# Try it
Leave the images out, and otherwise write out each entry exactly.

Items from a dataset
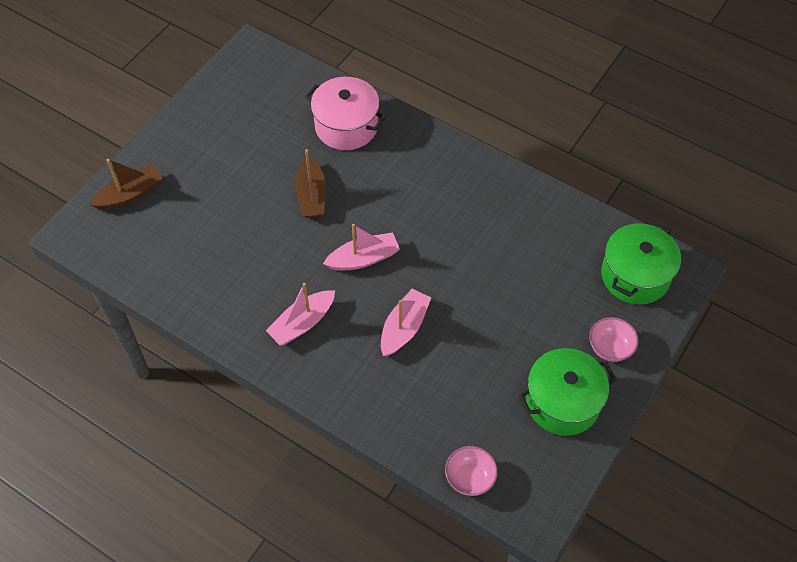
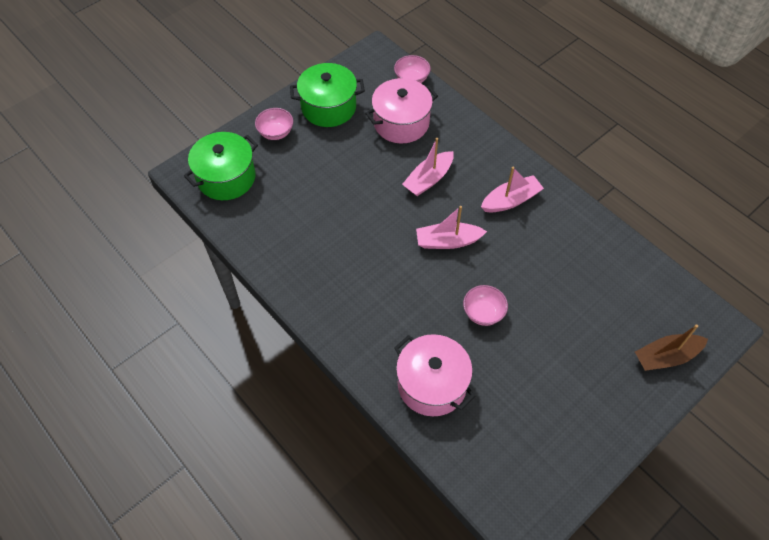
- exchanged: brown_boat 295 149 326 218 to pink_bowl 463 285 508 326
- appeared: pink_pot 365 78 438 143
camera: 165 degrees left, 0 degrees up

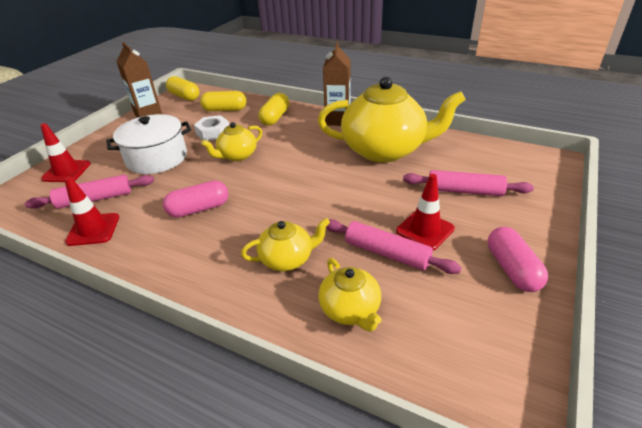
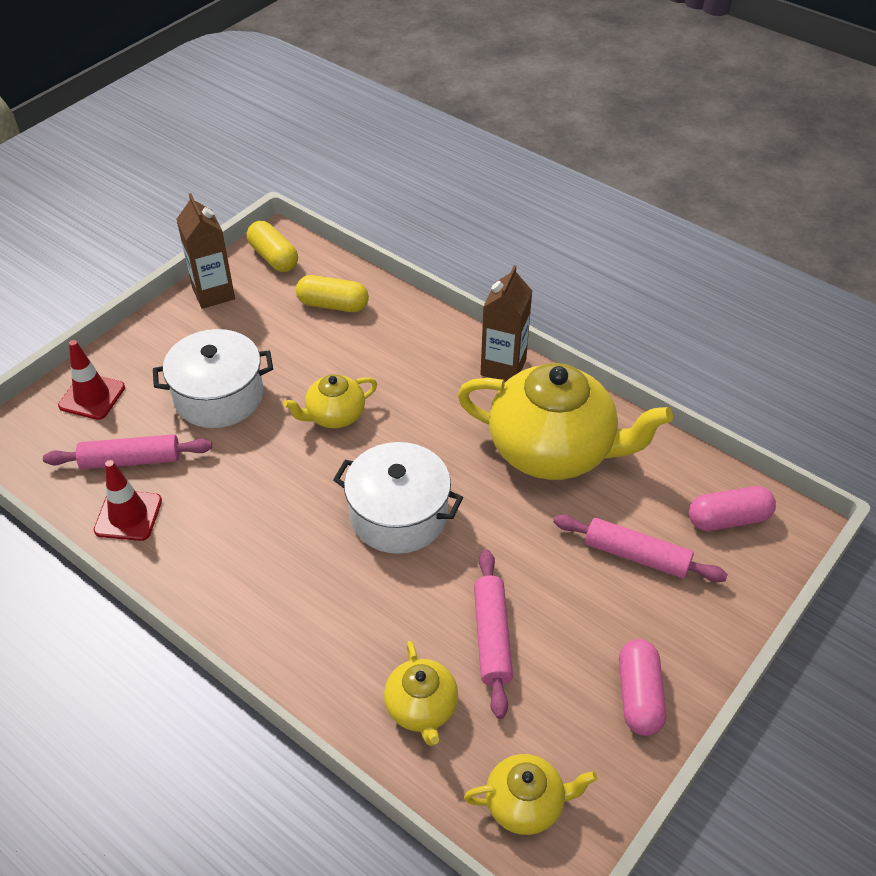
- missing: yellow_capsule 258 93 289 125
- missing: white_nut 194 115 229 141
- missing: red_traffic_cone 396 174 455 250
- relocated: pink_capsule 163 180 229 218 to 689 486 776 531
- relocated: yellow_teapot 241 218 330 271 to 464 754 597 835
- spun: pink_rolling_pin 326 219 461 274 = 474 549 513 719 45 degrees clockwise
- appeared: white_pot 333 442 463 554
camera: 10 degrees right, 10 degrees up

# Written solution
- exchanged: brown_boat 295 149 326 218 to pink_bowl 463 285 508 326
- appeared: pink_pot 365 78 438 143
camera: 165 degrees left, 0 degrees up

- missing: yellow_capsule 258 93 289 125
- missing: white_nut 194 115 229 141
- missing: red_traffic_cone 396 174 455 250
- relocated: pink_capsule 163 180 229 218 to 689 486 776 531
- relocated: yellow_teapot 241 218 330 271 to 464 754 597 835
- spun: pink_rolling_pin 326 219 461 274 = 474 549 513 719 45 degrees clockwise
- appeared: white_pot 333 442 463 554
camera: 10 degrees right, 10 degrees up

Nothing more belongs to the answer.